Exercise brief: Repeat the whole listing word for word, skipping pictures.

Provided data:
----------------

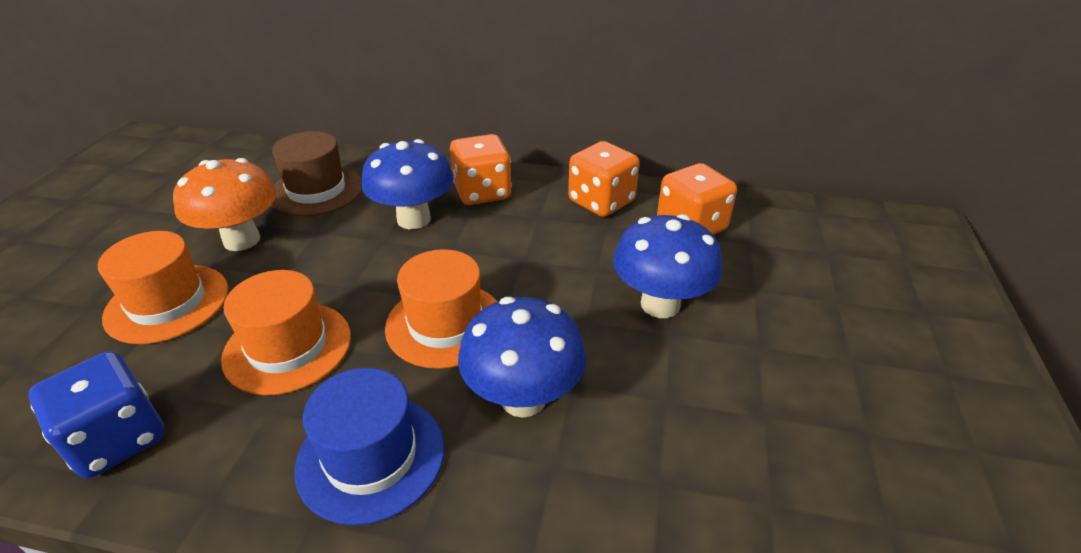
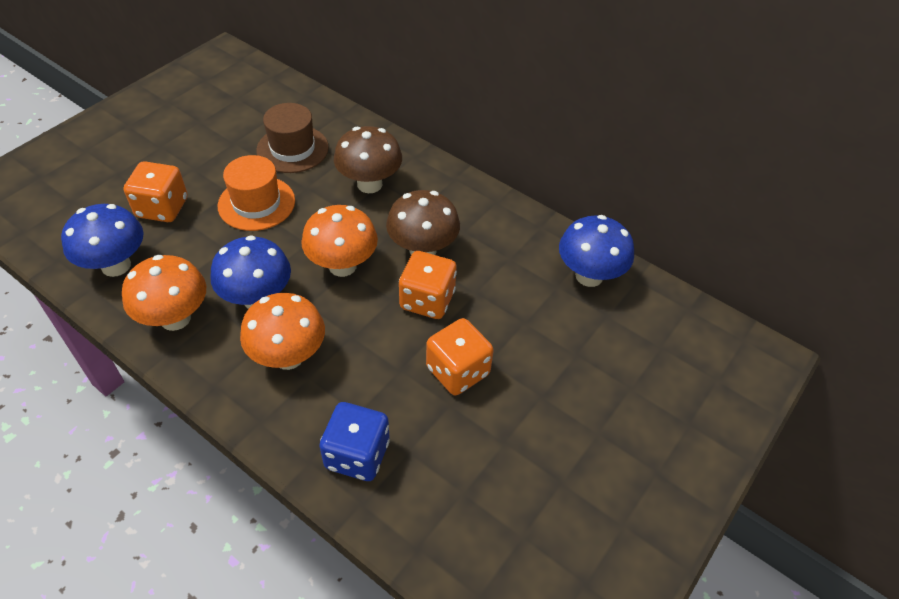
blue hat: 1 -> 0
brown mushroom: 0 -> 2
orange hat: 3 -> 1
orange mushroom: 1 -> 3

----------------

Solution below:
blue hat: 1 -> 0
brown mushroom: 0 -> 2
orange hat: 3 -> 1
orange mushroom: 1 -> 3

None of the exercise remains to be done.